--- EXERCISE GOAL ---
Your output must be the line containing "(576, 327) = (159, 435): pink" followed by every later line in the entries below, all copied exactly.
▼
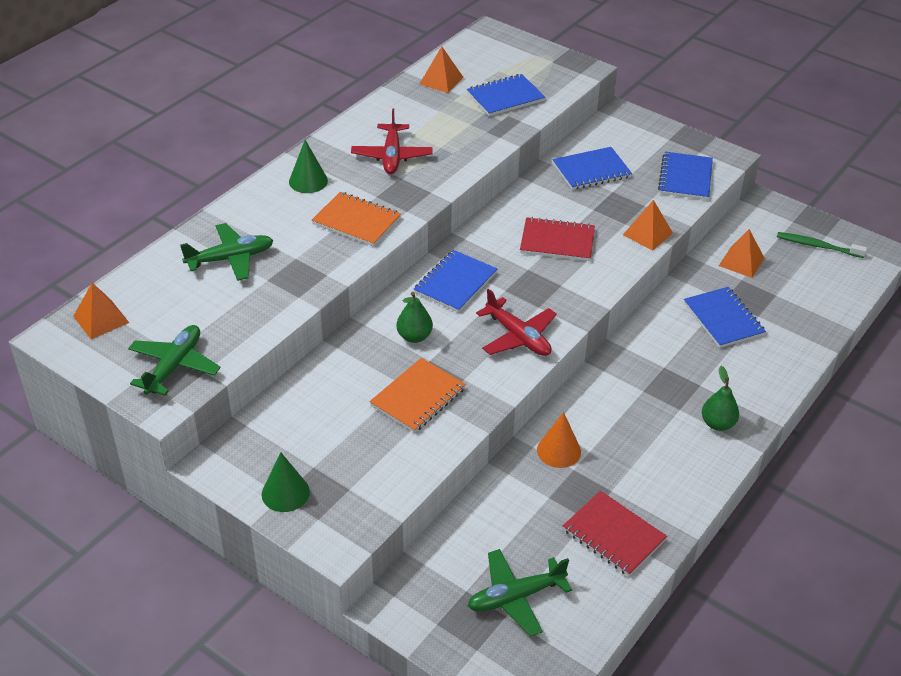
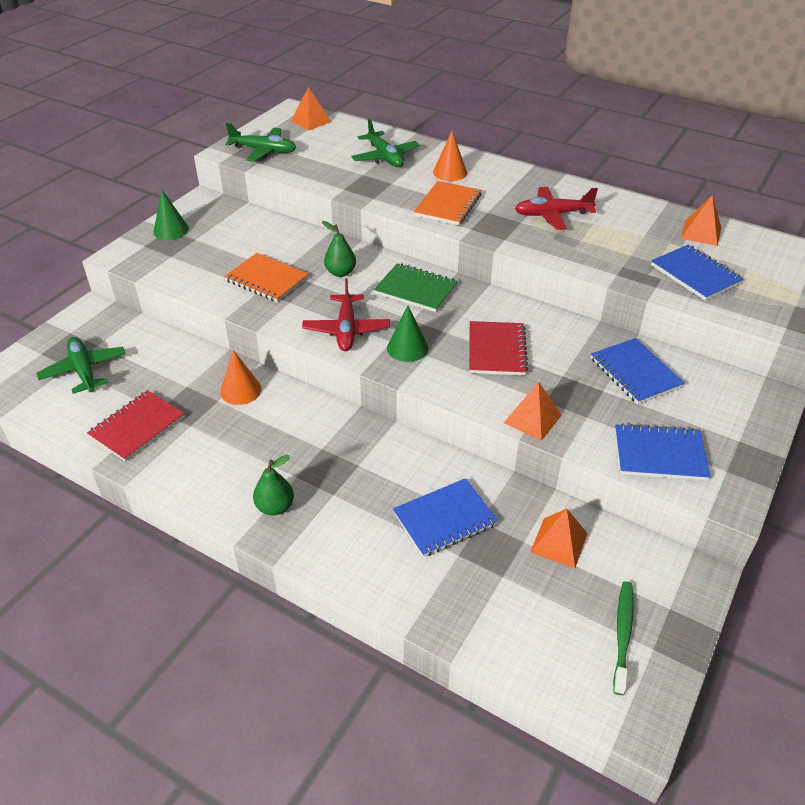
camera: 85 degrees right, 0 degrees up
(284, 212) = (450, 172): none -> orange cone
(308, 181) = (497, 178): green cone -> green cone (407, 348)
(455, 283) = (415, 290): blue notebook -> green notebook
(518, 337) = (346, 330): red plane -> red plane turned 45 degrees counterclockwise

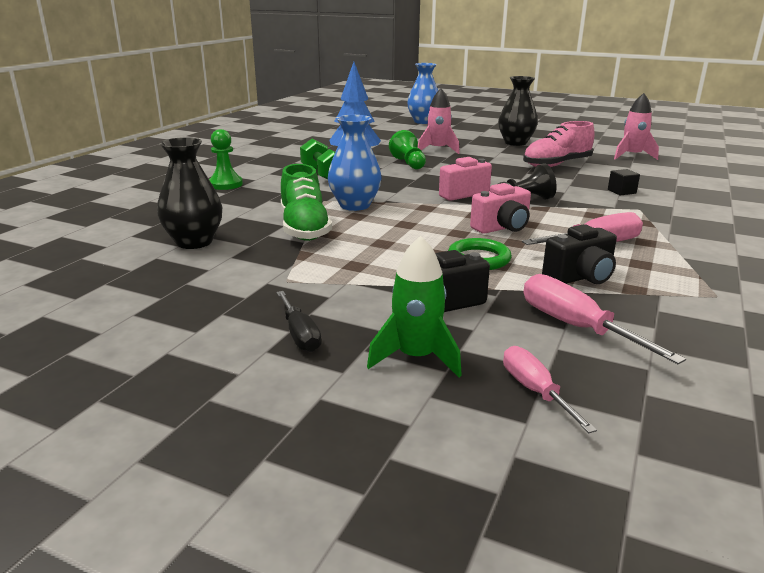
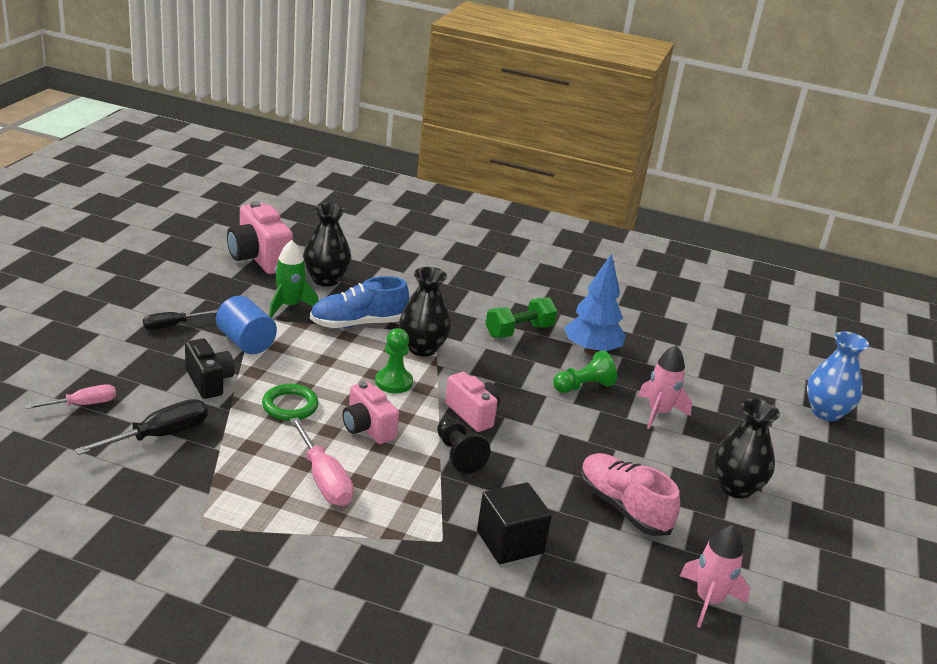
camera: 80 degrees right, 5 degrees up
(111, 280) = (259, 258): none -> pink camera
(225, 184) = (471, 282): green pawn -> green pawn (393, 382)
(304, 228) = (358, 324): green shoe -> blue shoe
(346, 283) = (246, 342): none -> blue cylinder
(355, 205) = (422, 348): blue vase -> black vase
(416, 357) = (133, 365): green rocket -> green rocket (289, 306)
(576, 327) = (159, 435): pink screwdriver -> black screwdriver
(580, 277) = (247, 455): black camera -> none
(621, 191) = (510, 542): black cube -> black cube, size x1.95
▲
--- ANSWER TO THE EXERCISE ---
(576, 327) = (159, 435): pink screwdriver -> black screwdriver
(580, 277) = (247, 455): black camera -> none
(621, 191) = (510, 542): black cube -> black cube, size x1.95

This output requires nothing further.